**Before and after comparisons**.

────

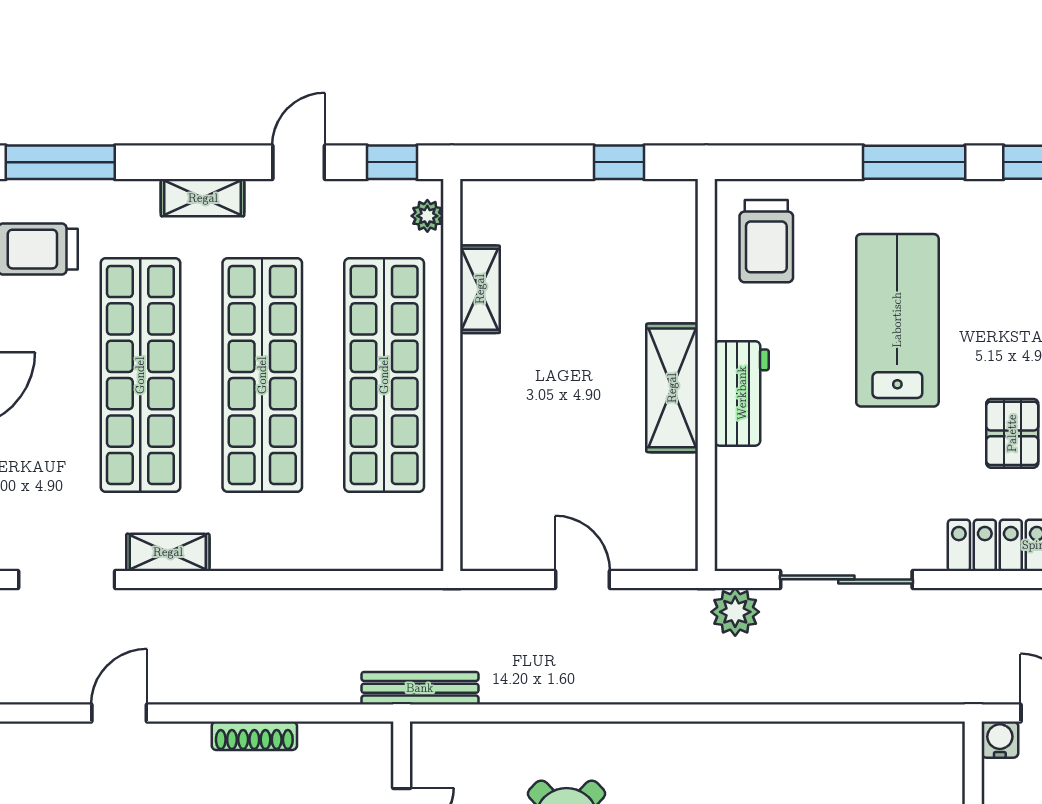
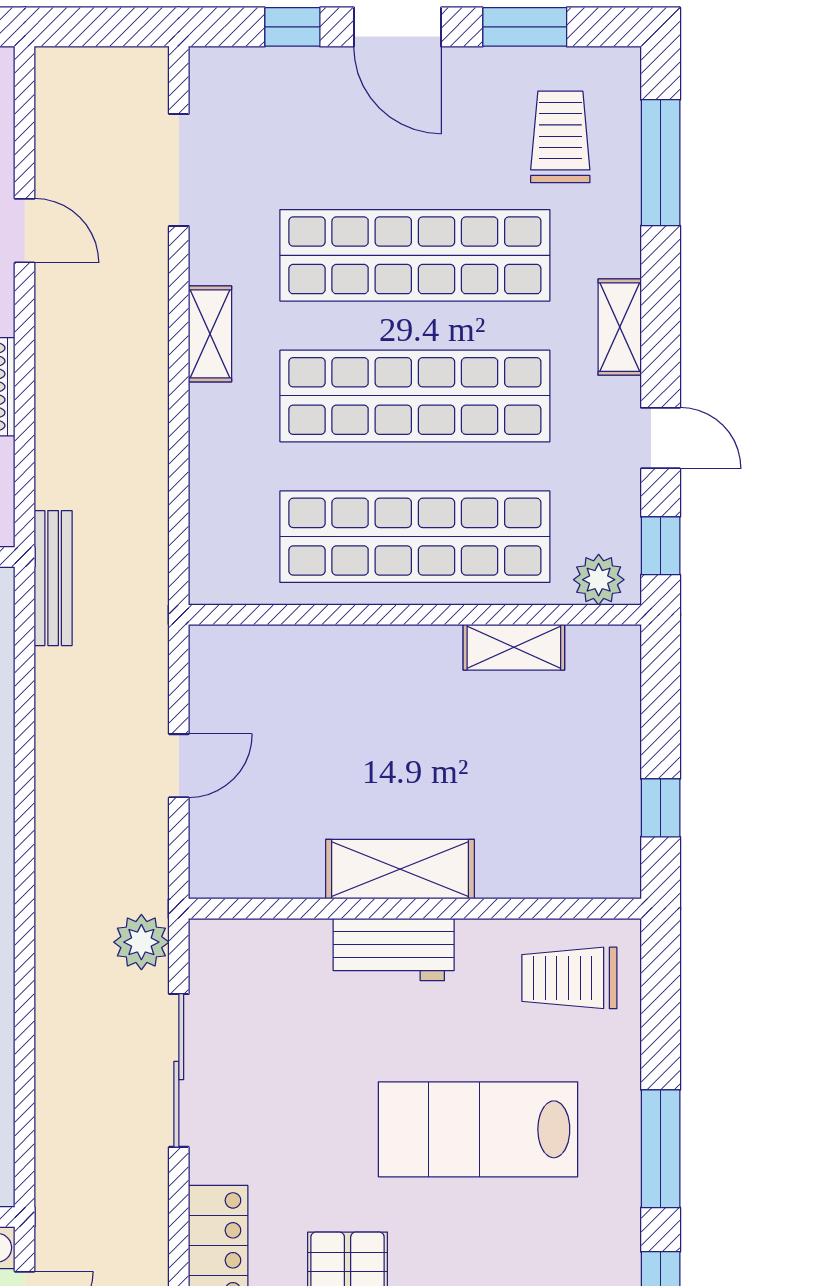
plant: (427, 216) -> (599, 580), width x1.38, depth x1.38
lab bench: (897, 320) -> (478, 1129), turned 180
shelving: (168, 552) -> (210, 334), moved

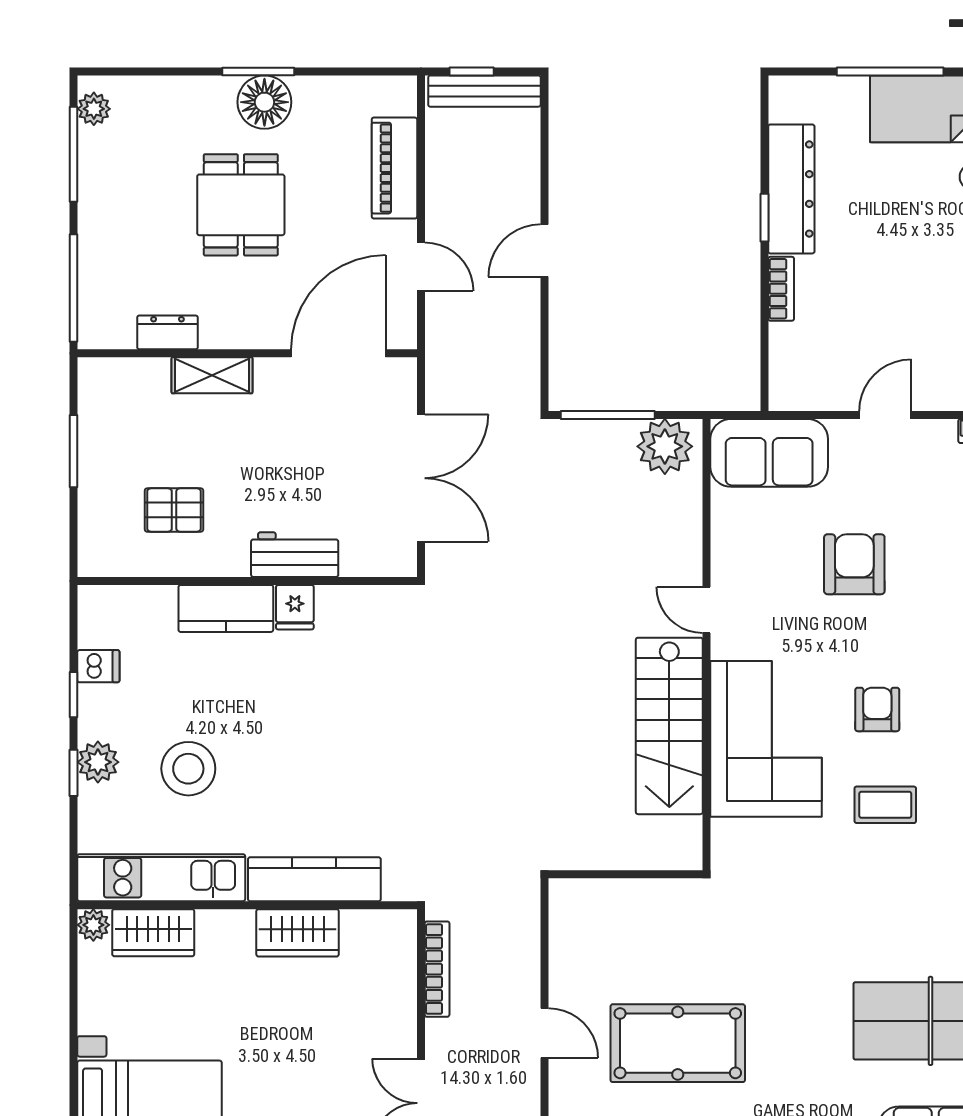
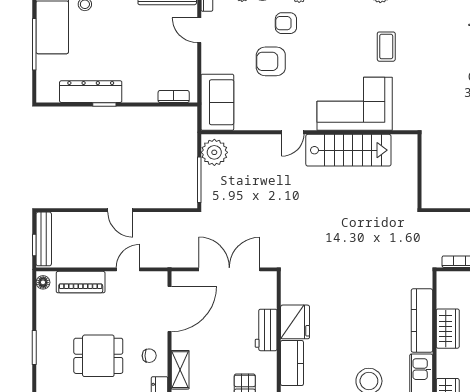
floor lamp: (264, 102) -> (43, 282), moved, width x0.53, depth x0.53
bookcase: (781, 289) -> (174, 97), moved
chair: (241, 311) -> (149, 356), added
door: (338, 353) -> (170, 309), swing flipped
door: (885, 415) -> (199, 30), moved
fridge: (295, 607) -> (295, 322), width x1.88, depth x1.34
armchair: (877, 709) -> (286, 23), moved

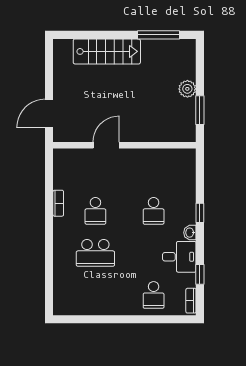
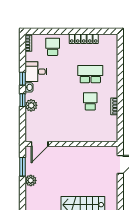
door: (106, 145) -> (40, 144), moved
plant: (187, 205) -> (31, 105), added
school desk: (154, 211) -> (53, 101), removed
window: (200, 274) -> (23, 79), moved
locker: (105, 308) -> (84, 39), added

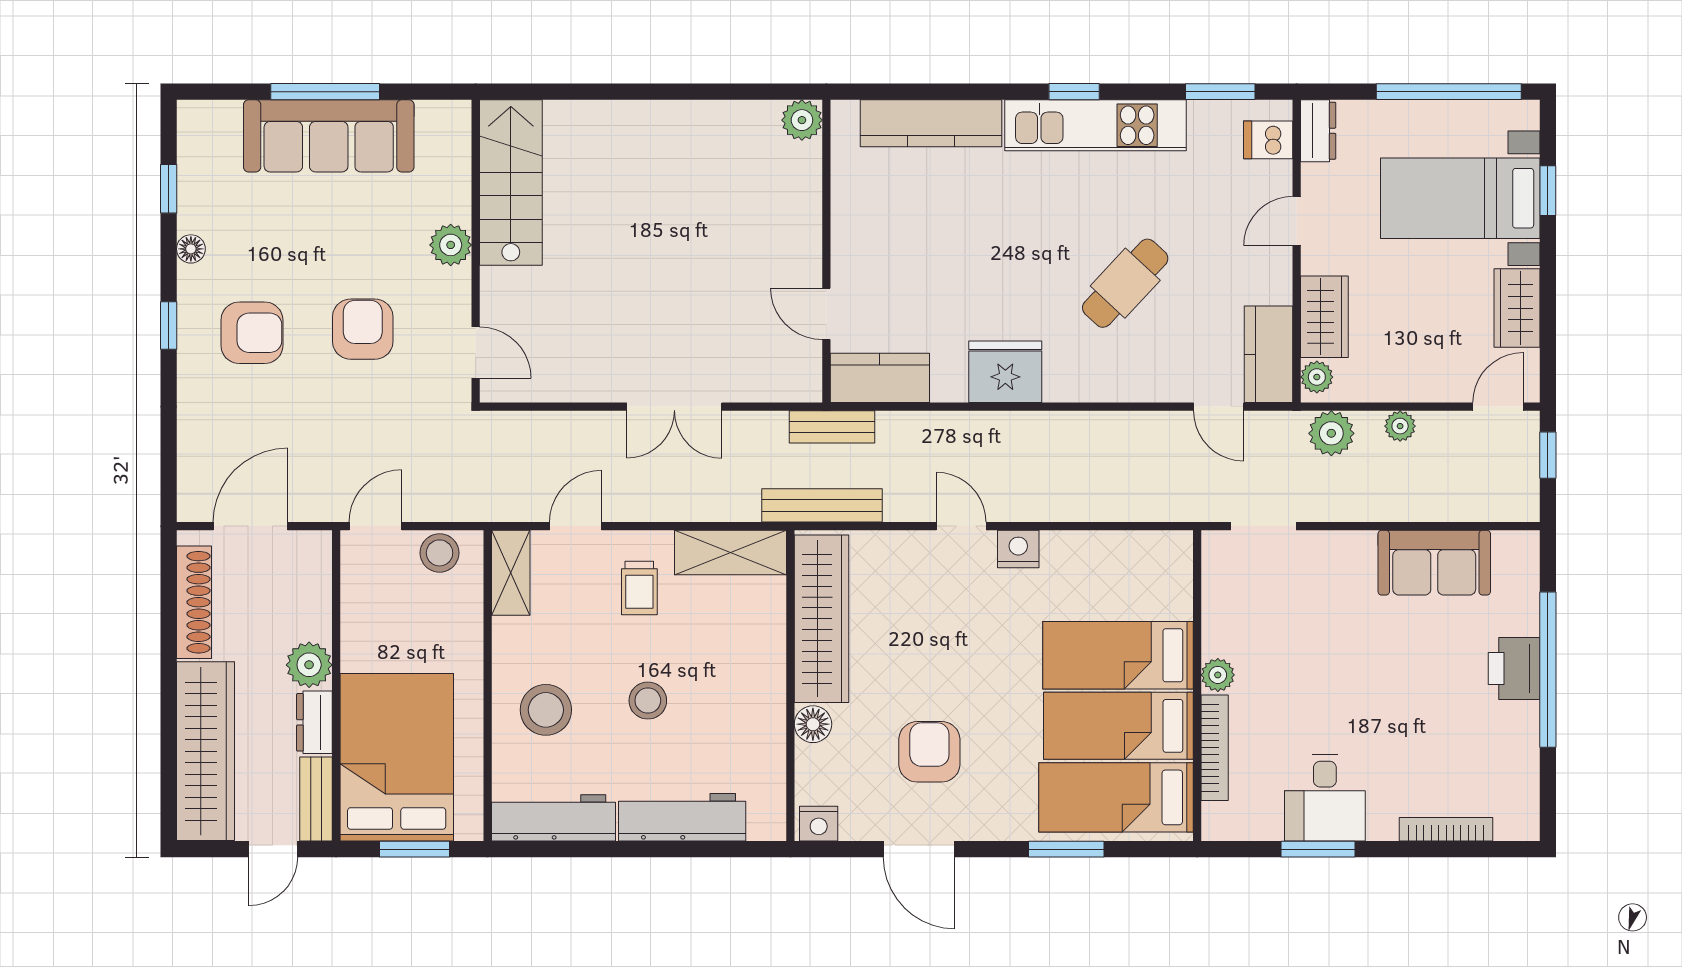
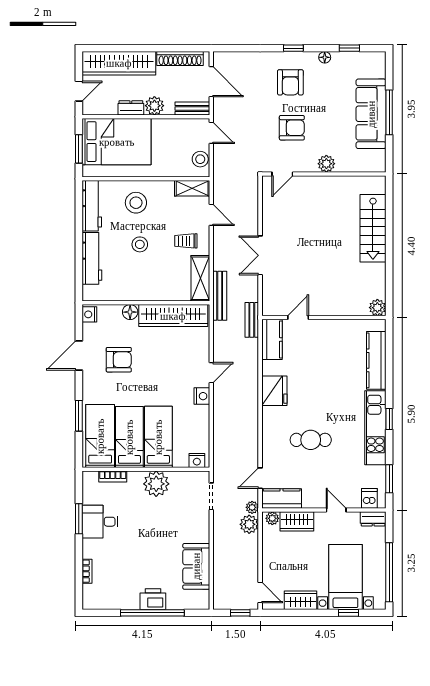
stairs: (511, 183) -> (373, 228), moved, turned 90
cafe table: (1125, 283) -> (311, 440), turned -43
plant: (1400, 426) -> (252, 507), moved
bench: (822, 505) -> (220, 296), moved
nightstand: (1176, 561) -> (197, 460), added
plant: (1218, 675) -> (156, 484), width x1.87, depth x1.87
bookcase: (1215, 748) -> (113, 476), width x0.64
bench: (316, 799) -> (192, 109), moved
bookcase: (1446, 829) -> (87, 571), width x0.64
door: (273, 849) -> (79, 91), swing flipped

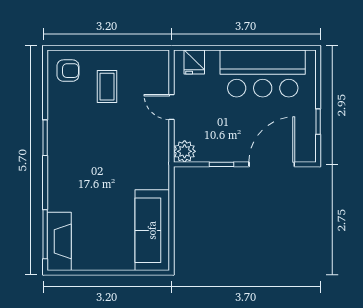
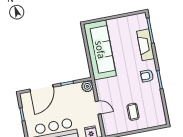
armchair: (68, 71) -> (147, 76), moved
sofa: (152, 230) -> (100, 50), width x1.36, depth x1.27
fireplace: (59, 241) -> (146, 45), moved

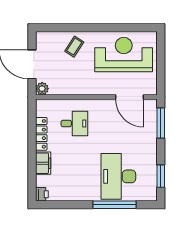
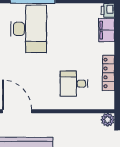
filing cabinet: (43, 163) -> (107, 30), moved

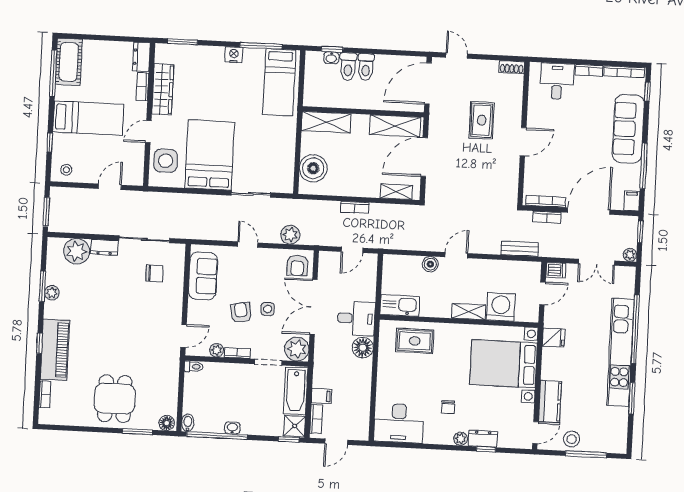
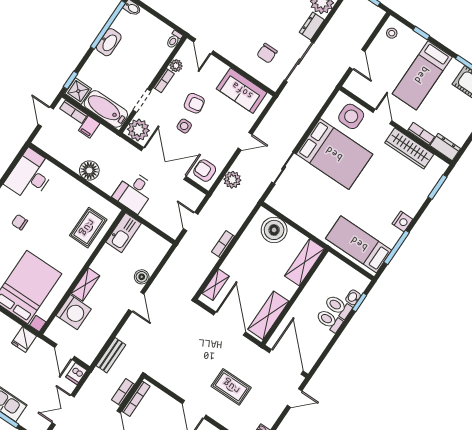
floor lamp: (363, 348) -> (89, 170), moved
washbasin: (232, 428) -> (109, 42), width x1.91, depth x1.45

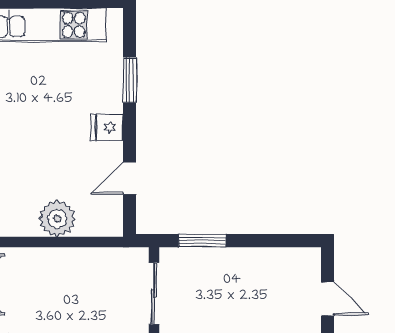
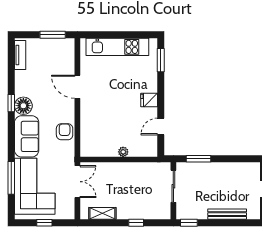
window: (130, 80) -> (161, 60), moved
plant: (57, 219) -> (123, 152), width x0.53, depth x0.53

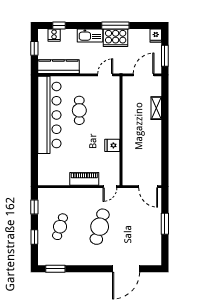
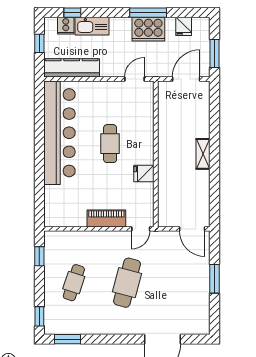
kitchen sink: (90, 35) -> (92, 26), moved
fridge: (156, 36) -> (184, 26), moved
shelving: (156, 108) -> (203, 154), moved
cafe table: (79, 110) -> (110, 144), moved
window: (34, 237) -> (39, 316), moved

────

**Work instructions**.
Set down the entries shown above once more, exactly as they read, but without pictures.

**Output of the exercise**.
plant: (427, 216) -> (599, 580), width x1.38, depth x1.38
lab bench: (897, 320) -> (478, 1129), turned 180
shelving: (168, 552) -> (210, 334), moved

floor lamp: (264, 102) -> (43, 282), moved, width x0.53, depth x0.53
bookcase: (781, 289) -> (174, 97), moved
chair: (241, 311) -> (149, 356), added
door: (338, 353) -> (170, 309), swing flipped
door: (885, 415) -> (199, 30), moved
fridge: (295, 607) -> (295, 322), width x1.88, depth x1.34
armchair: (877, 709) -> (286, 23), moved

door: (106, 145) -> (40, 144), moved
plant: (187, 205) -> (31, 105), added
school desk: (154, 211) -> (53, 101), removed
window: (200, 274) -> (23, 79), moved
locker: (105, 308) -> (84, 39), added

stairs: (511, 183) -> (373, 228), moved, turned 90
cafe table: (1125, 283) -> (311, 440), turned -43
plant: (1400, 426) -> (252, 507), moved
bench: (822, 505) -> (220, 296), moved
nightstand: (1176, 561) -> (197, 460), added
plant: (1218, 675) -> (156, 484), width x1.87, depth x1.87
bookcase: (1215, 748) -> (113, 476), width x0.64
bench: (316, 799) -> (192, 109), moved
bookcase: (1446, 829) -> (87, 571), width x0.64
door: (273, 849) -> (79, 91), swing flipped

armchair: (68, 71) -> (147, 76), moved
sofa: (152, 230) -> (100, 50), width x1.36, depth x1.27
fireplace: (59, 241) -> (146, 45), moved

filing cabinet: (43, 163) -> (107, 30), moved

floor lamp: (363, 348) -> (89, 170), moved
washbasin: (232, 428) -> (109, 42), width x1.91, depth x1.45

window: (130, 80) -> (161, 60), moved
plant: (57, 219) -> (123, 152), width x0.53, depth x0.53

kitchen sink: (90, 35) -> (92, 26), moved
fridge: (156, 36) -> (184, 26), moved
shelving: (156, 108) -> (203, 154), moved
cafe table: (79, 110) -> (110, 144), moved
window: (34, 237) -> (39, 316), moved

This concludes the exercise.